#### Work task:
Everything from the line that contains "(116, 228) = (154, 388): purple phone -> none" to the end of the data below is to be reproduced verbatim; leave all else out.

=== Section Start ===

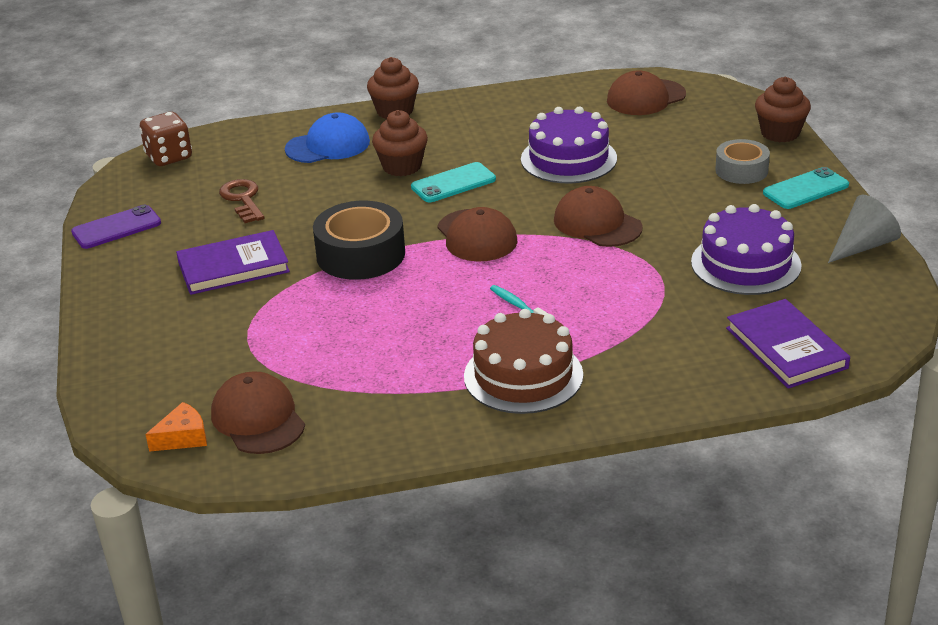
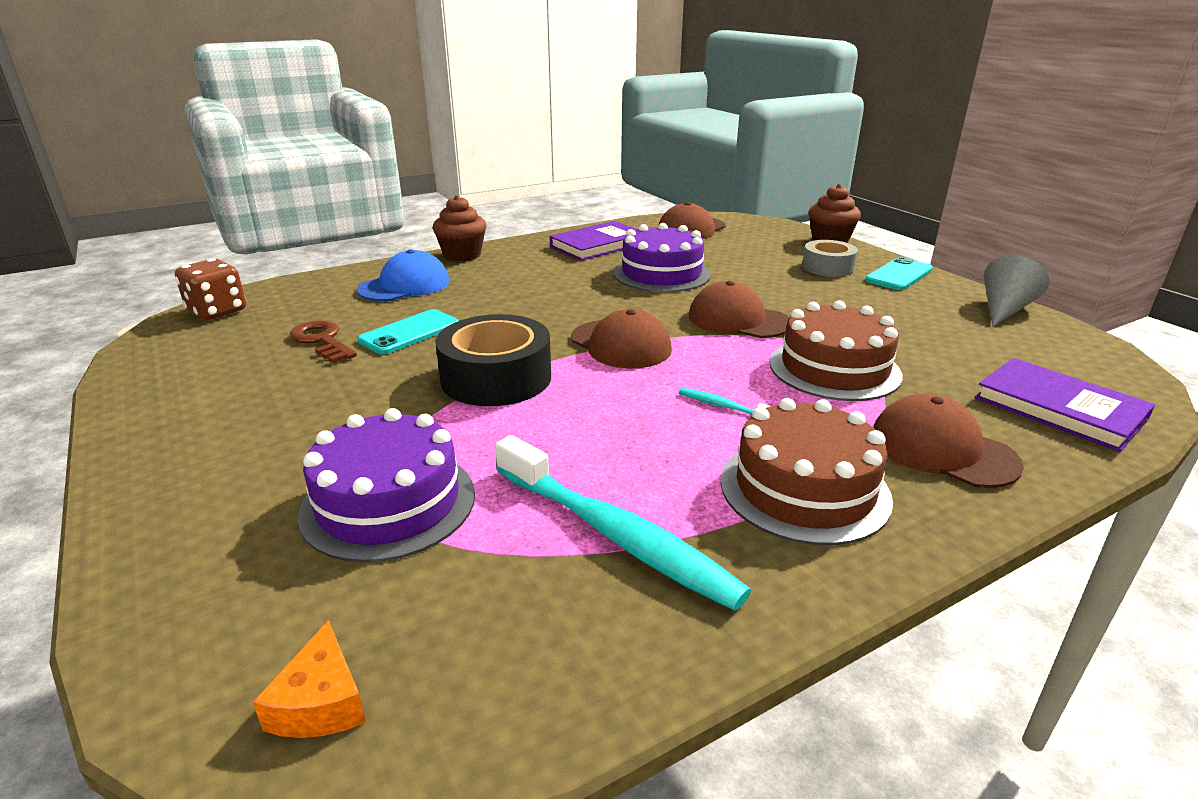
camera: 20 degrees left, 5 degrees down
(116, 228) = (154, 388): purple phone -> none
(183, 437) = (321, 702): orange cheese -> orange cheese turned 135 degrees clockwise
(233, 267) = (332, 412): purple book -> purple book (598, 245)
(258, 419) = (451, 633): brown cap -> brown cap (942, 449)
(378, 383) = (615, 534): none -> turquoise toothbrush
(402, 166) = (496, 295): brown cupcake -> none
(453, 183) = (560, 303): turquoise phone -> turquoise phone (410, 332)
(636, 285) = (834, 368): none -> brown cake
(746, 264) = (919, 336): purple cake -> purple cake (388, 503)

=== Section End ===

#### Completed exercise:
(116, 228) = (154, 388): purple phone -> none
(183, 437) = (321, 702): orange cheese -> orange cheese turned 135 degrees clockwise
(233, 267) = (332, 412): purple book -> purple book (598, 245)
(258, 419) = (451, 633): brown cap -> brown cap (942, 449)
(378, 383) = (615, 534): none -> turquoise toothbrush
(402, 166) = (496, 295): brown cupcake -> none
(453, 183) = (560, 303): turquoise phone -> turquoise phone (410, 332)
(636, 285) = (834, 368): none -> brown cake
(746, 264) = (919, 336): purple cake -> purple cake (388, 503)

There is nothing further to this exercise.